[Records]

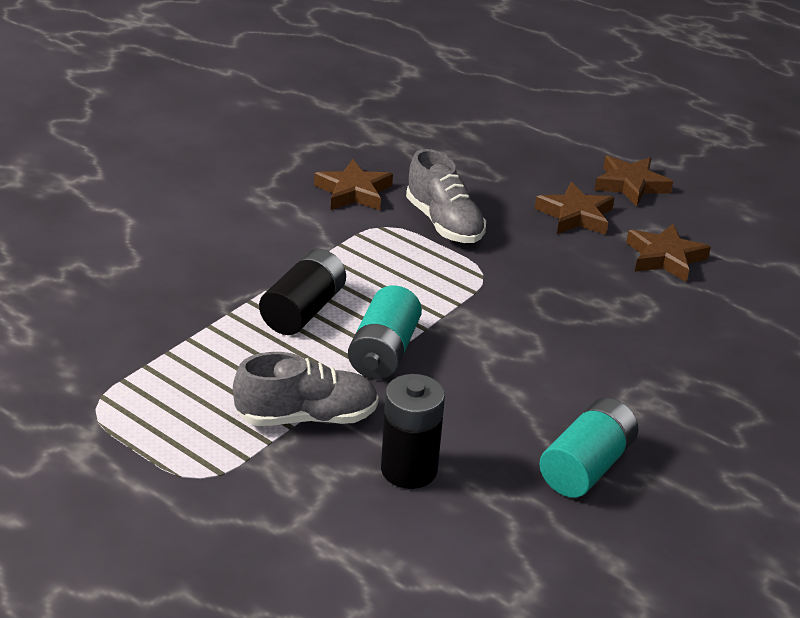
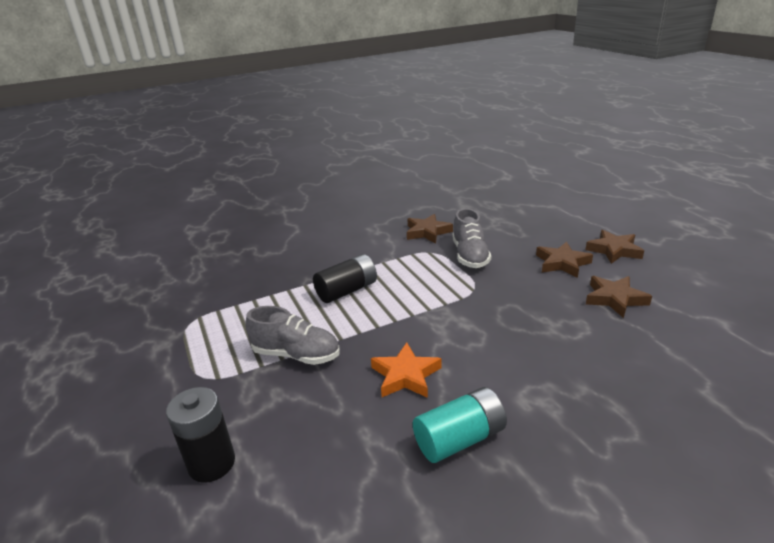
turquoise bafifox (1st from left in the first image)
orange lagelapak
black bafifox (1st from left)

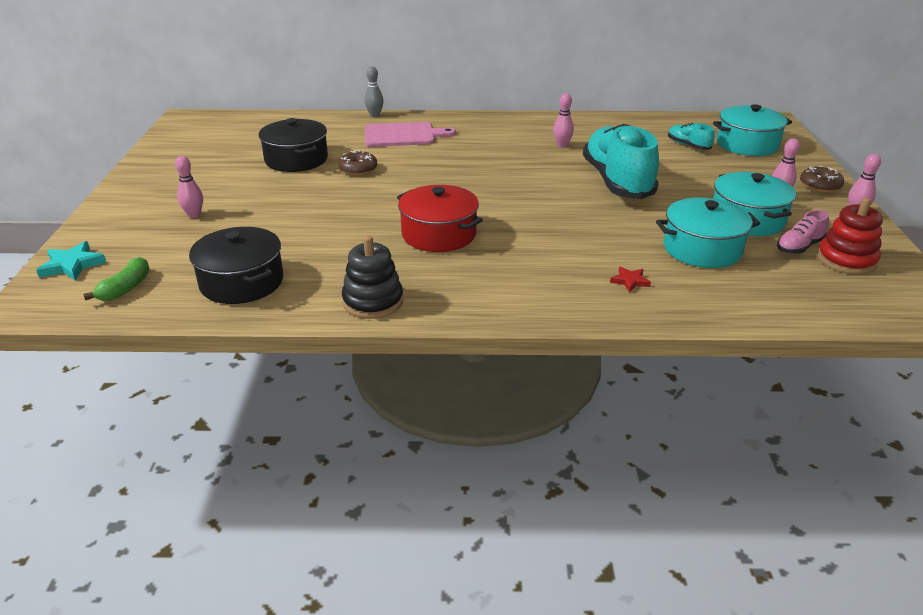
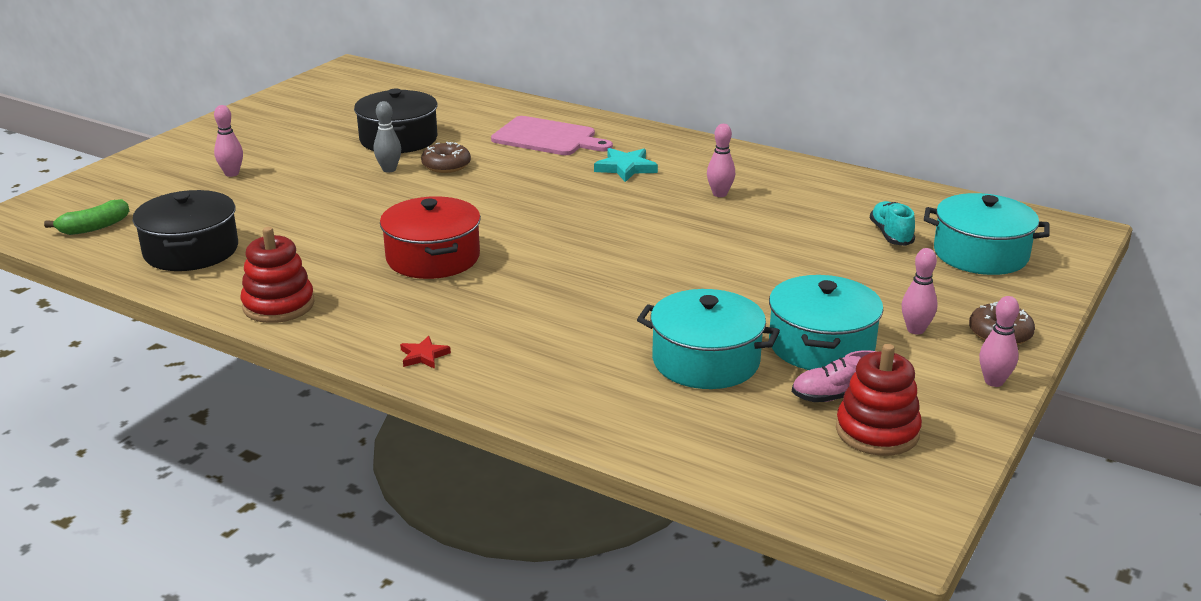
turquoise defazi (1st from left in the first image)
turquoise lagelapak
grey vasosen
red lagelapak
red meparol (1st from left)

[/Records]

■ Aim of the task:
The material shown above is to be repeated verbatim, and its pictures are to be omitted.

■ Reply:
turquoise bafifox (1st from left in the first image)
orange lagelapak
black bafifox (1st from left)

turquoise defazi (1st from left in the first image)
turquoise lagelapak
grey vasosen
red lagelapak
red meparol (1st from left)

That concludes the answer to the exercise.